Assignment → Print out the data below in full and exactly, skipping the pictures.
══════════════════════════════
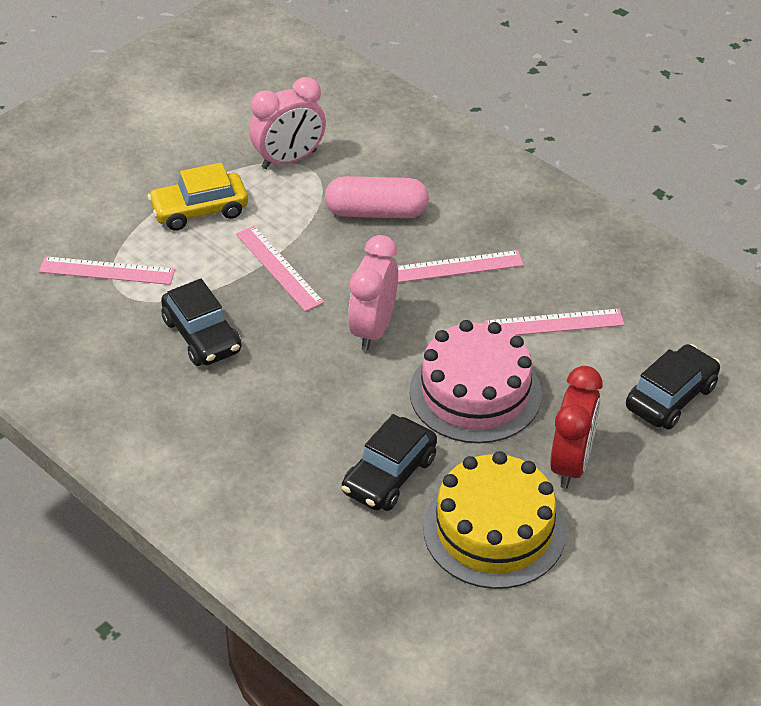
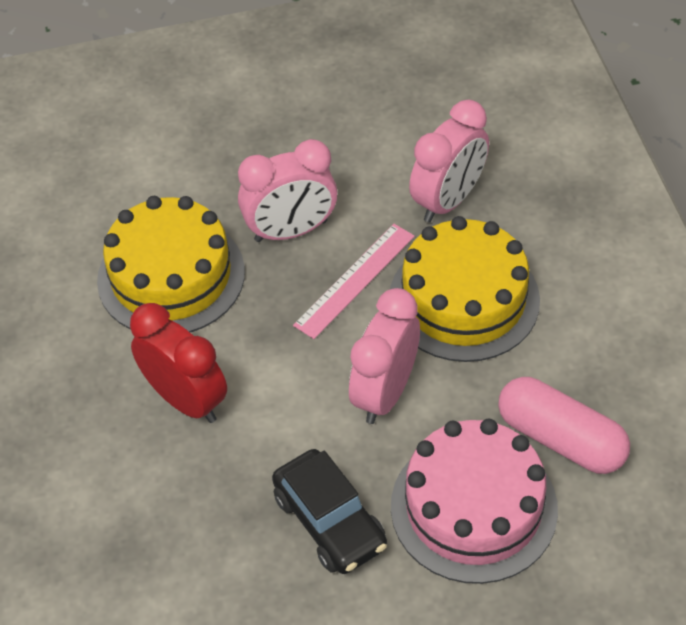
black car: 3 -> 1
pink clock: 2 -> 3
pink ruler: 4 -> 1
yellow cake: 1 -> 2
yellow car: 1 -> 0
══════════════════════════════
Exercise result →
black car: 3 -> 1
pink clock: 2 -> 3
pink ruler: 4 -> 1
yellow cake: 1 -> 2
yellow car: 1 -> 0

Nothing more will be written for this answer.